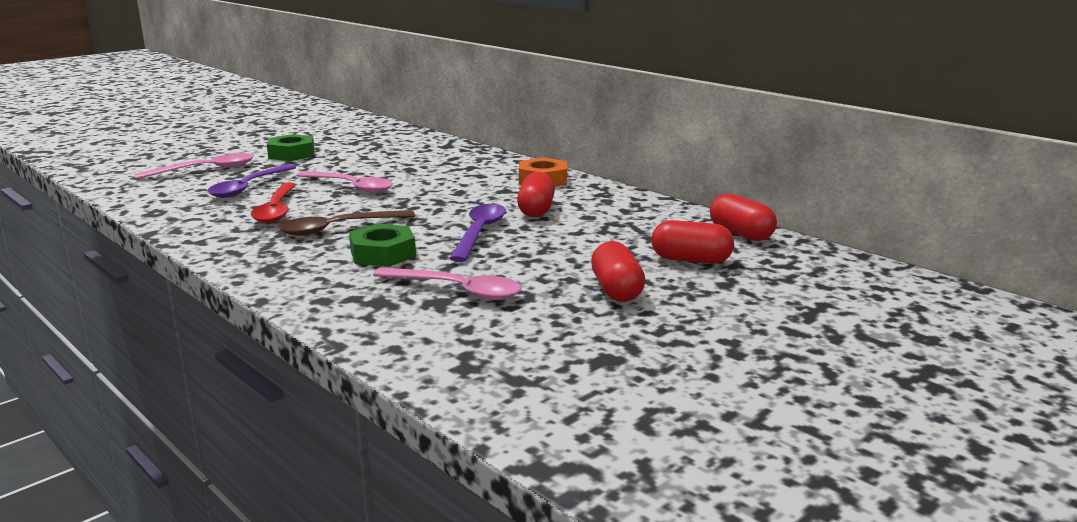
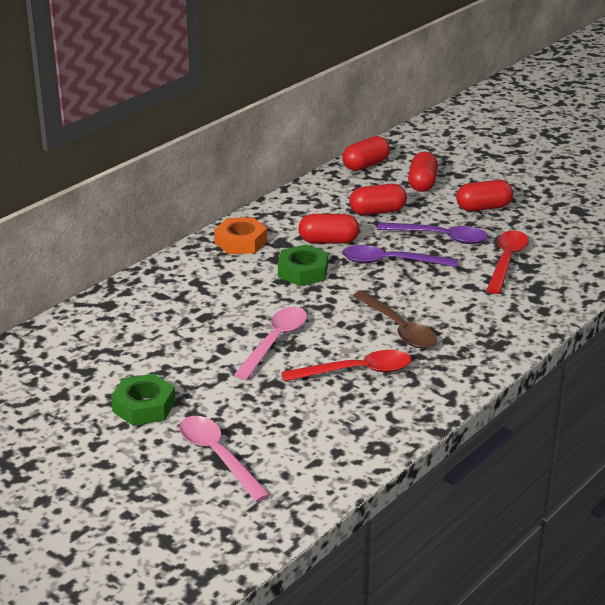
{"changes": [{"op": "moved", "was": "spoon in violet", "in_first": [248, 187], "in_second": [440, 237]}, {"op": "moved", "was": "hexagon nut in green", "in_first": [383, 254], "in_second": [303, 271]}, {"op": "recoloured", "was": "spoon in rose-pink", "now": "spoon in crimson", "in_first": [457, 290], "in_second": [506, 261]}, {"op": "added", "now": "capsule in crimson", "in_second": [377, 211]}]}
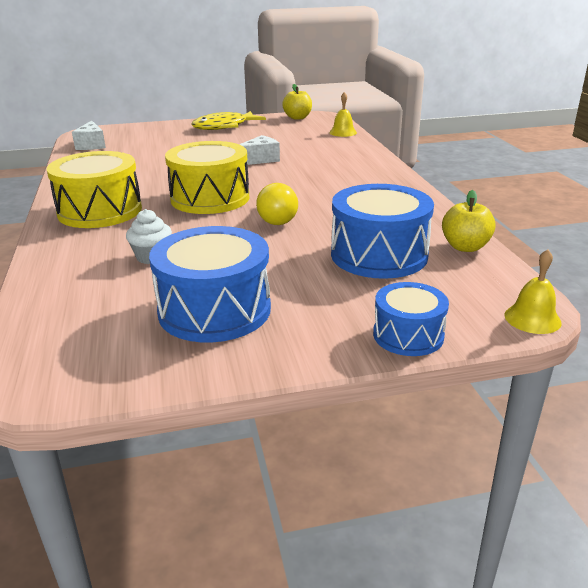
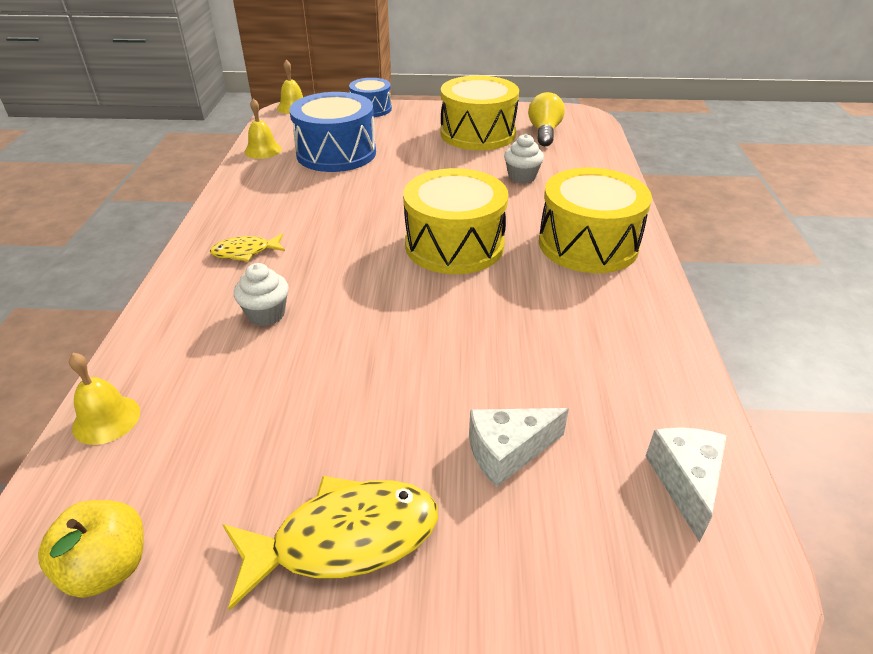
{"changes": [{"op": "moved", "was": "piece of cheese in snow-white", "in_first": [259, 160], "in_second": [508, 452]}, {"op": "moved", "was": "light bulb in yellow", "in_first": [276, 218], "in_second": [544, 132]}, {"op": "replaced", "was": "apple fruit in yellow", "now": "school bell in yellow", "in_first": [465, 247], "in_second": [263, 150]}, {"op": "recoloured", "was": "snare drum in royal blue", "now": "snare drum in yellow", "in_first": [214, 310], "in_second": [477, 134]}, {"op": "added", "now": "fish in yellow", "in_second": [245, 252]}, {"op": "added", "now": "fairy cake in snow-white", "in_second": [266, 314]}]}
* * *
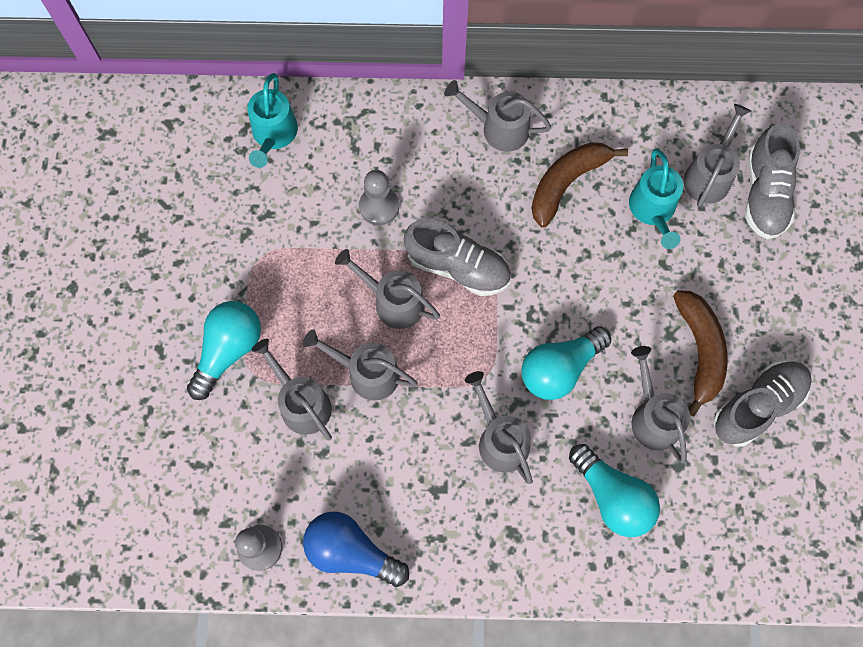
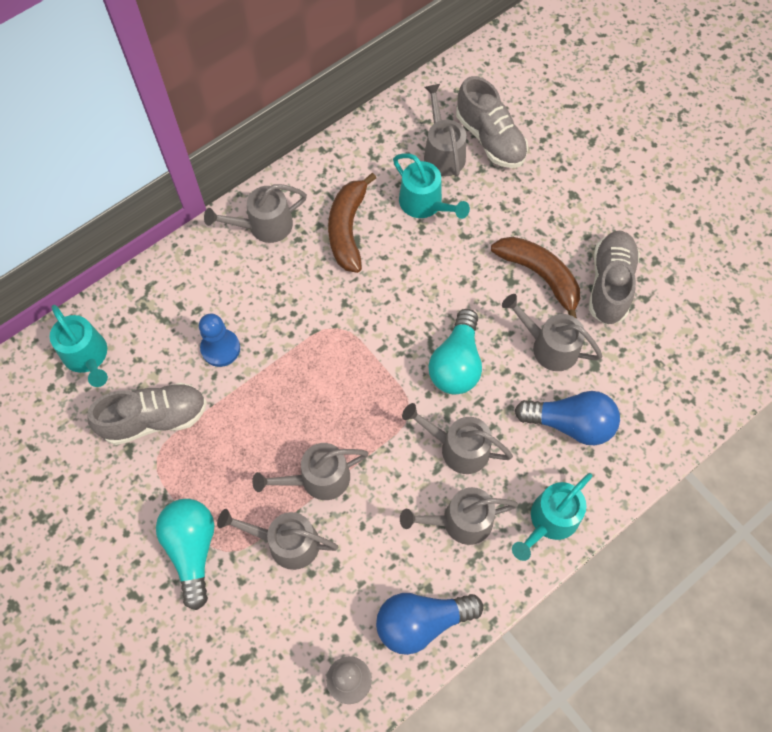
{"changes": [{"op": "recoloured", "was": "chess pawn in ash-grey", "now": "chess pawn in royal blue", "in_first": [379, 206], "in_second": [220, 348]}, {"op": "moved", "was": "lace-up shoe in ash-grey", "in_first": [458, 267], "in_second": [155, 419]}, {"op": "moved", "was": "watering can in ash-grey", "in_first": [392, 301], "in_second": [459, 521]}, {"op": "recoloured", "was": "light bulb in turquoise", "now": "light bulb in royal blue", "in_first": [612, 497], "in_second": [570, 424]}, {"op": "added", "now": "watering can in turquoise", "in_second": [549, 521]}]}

• _Assigned task_
Spot the lines above that mention "royal" and copy them.

• _Reply_
{"changes": [{"op": "moved", "was": "piece of cheese in snow-white", "in_first": [259, 160], "in_second": [508, 452]}, {"op": "moved", "was": "light bulb in yellow", "in_first": [276, 218], "in_second": [544, 132]}, {"op": "replaced", "was": "apple fruit in yellow", "now": "school bell in yellow", "in_first": [465, 247], "in_second": [263, 150]}, {"op": "recoloured", "was": "snare drum in royal blue", "now": "snare drum in yellow", "in_first": [214, 310], "in_second": [477, 134]}, {"op": "added", "now": "fish in yellow", "in_second": [245, 252]}, {"op": "added", "now": "fairy cake in snow-white", "in_second": [266, 314]}]}
{"changes": [{"op": "recoloured", "was": "chess pawn in ash-grey", "now": "chess pawn in royal blue", "in_first": [379, 206], "in_second": [220, 348]}, {"op": "moved", "was": "lace-up shoe in ash-grey", "in_first": [458, 267], "in_second": [155, 419]}, {"op": "moved", "was": "watering can in ash-grey", "in_first": [392, 301], "in_second": [459, 521]}, {"op": "recoloured", "was": "light bulb in turquoise", "now": "light bulb in royal blue", "in_first": [612, 497], "in_second": [570, 424]}, {"op": "added", "now": "watering can in turquoise", "in_second": [549, 521]}]}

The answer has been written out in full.